- **The problem**: Output nothing except the lines from the one containing "The camera went 25" through the final line of the data, both included, typed exactly, minus the pictures.

- **Dataset extract**:

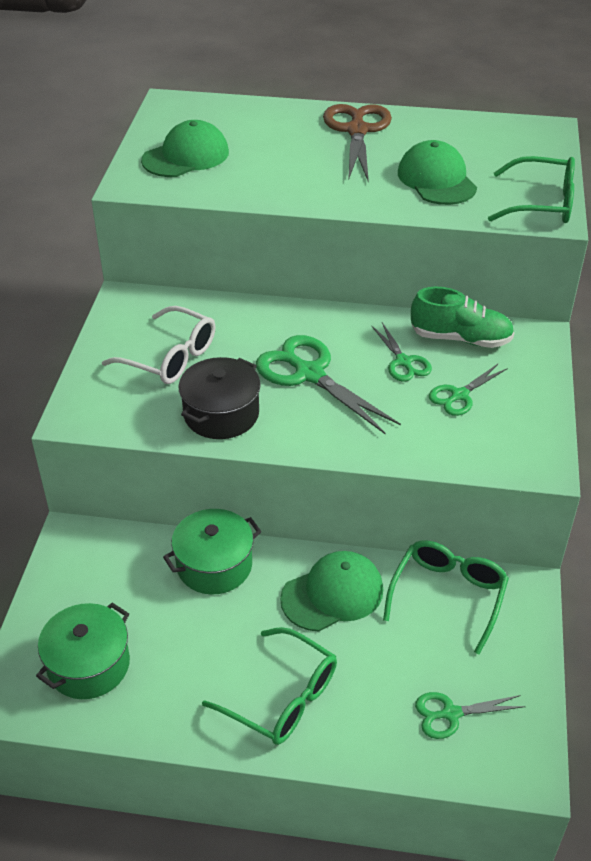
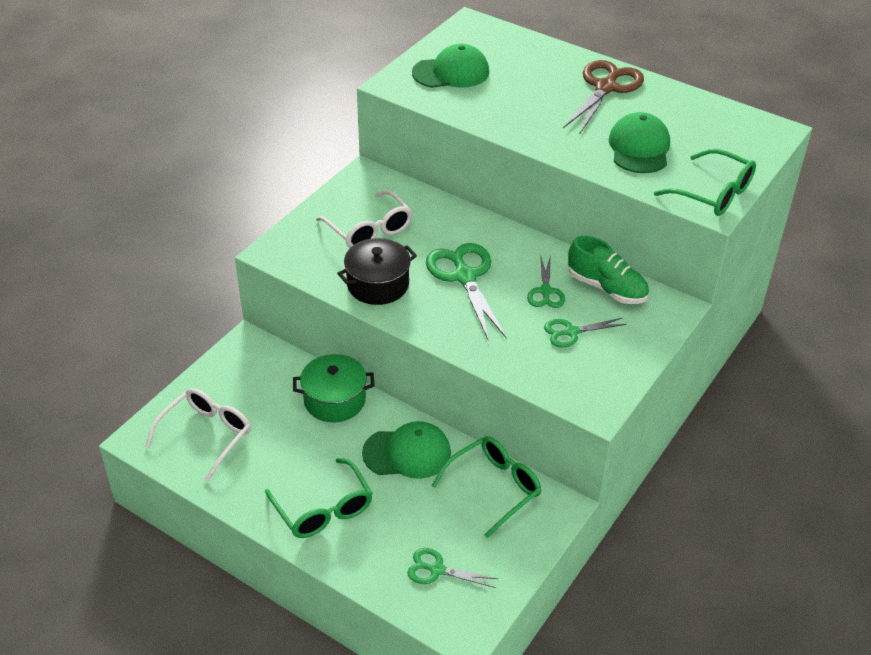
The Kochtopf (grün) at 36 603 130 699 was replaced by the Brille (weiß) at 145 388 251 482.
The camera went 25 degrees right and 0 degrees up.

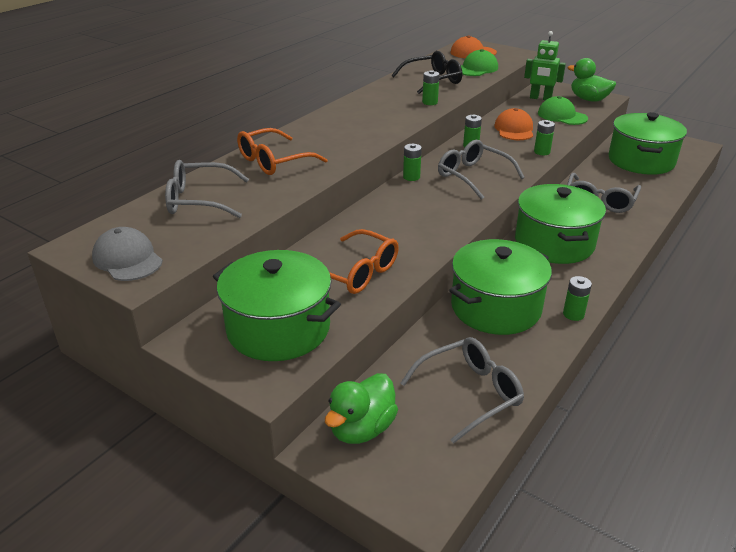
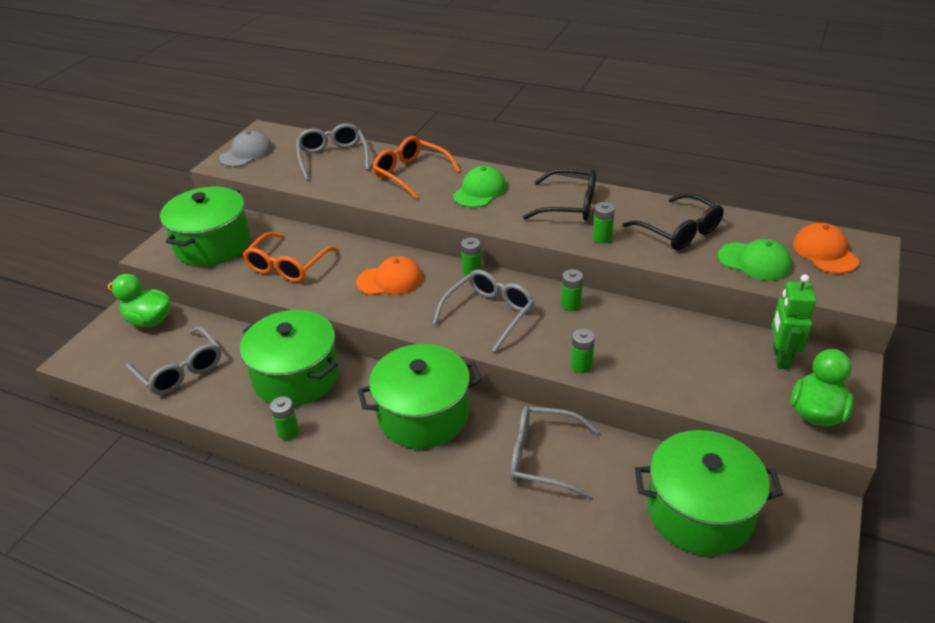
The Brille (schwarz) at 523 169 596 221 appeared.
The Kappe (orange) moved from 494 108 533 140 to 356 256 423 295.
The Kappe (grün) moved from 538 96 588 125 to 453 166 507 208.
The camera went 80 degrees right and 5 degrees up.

- **Answer section**:
The camera went 25 degrees right and 0 degrees up.

The Brille (schwarz) at 523 169 596 221 appeared.
The Kappe (orange) moved from 494 108 533 140 to 356 256 423 295.
The Kappe (grün) moved from 538 96 588 125 to 453 166 507 208.
The camera went 80 degrees right and 5 degrees up.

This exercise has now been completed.